- [Task directions] Locate the word "blue" in the data below, then copy every line that holds it.

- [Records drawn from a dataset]
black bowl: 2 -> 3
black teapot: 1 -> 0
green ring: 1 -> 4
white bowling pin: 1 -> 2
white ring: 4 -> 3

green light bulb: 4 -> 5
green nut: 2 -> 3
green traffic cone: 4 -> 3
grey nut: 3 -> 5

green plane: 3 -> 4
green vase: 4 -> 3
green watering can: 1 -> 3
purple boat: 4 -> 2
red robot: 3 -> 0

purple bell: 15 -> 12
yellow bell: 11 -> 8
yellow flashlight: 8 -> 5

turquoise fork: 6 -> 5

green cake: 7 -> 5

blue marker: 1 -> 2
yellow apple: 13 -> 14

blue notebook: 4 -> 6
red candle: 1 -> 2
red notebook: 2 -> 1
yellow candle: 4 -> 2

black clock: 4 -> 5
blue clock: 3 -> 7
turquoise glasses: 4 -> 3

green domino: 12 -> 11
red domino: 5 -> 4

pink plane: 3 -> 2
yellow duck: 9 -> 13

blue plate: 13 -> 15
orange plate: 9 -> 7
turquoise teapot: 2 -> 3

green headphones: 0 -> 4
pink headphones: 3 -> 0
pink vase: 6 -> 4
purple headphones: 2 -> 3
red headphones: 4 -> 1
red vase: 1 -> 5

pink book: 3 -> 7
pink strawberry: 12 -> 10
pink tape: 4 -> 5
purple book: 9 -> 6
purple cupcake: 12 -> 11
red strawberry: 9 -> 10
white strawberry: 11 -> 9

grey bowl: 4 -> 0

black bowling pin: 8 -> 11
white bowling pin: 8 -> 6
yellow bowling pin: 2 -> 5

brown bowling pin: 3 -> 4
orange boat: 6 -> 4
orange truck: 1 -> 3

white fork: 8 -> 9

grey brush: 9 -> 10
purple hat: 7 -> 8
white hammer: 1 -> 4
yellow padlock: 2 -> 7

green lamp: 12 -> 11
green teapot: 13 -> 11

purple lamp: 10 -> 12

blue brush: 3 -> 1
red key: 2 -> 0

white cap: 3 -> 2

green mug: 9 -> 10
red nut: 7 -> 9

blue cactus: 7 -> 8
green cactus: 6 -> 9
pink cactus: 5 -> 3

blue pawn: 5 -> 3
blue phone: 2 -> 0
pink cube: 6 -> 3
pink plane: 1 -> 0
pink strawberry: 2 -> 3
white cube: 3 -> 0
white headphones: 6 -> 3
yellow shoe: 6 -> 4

- [Your solution]
blue marker: 1 -> 2
blue notebook: 4 -> 6
blue clock: 3 -> 7
blue plate: 13 -> 15
blue brush: 3 -> 1
blue cactus: 7 -> 8
blue pawn: 5 -> 3
blue phone: 2 -> 0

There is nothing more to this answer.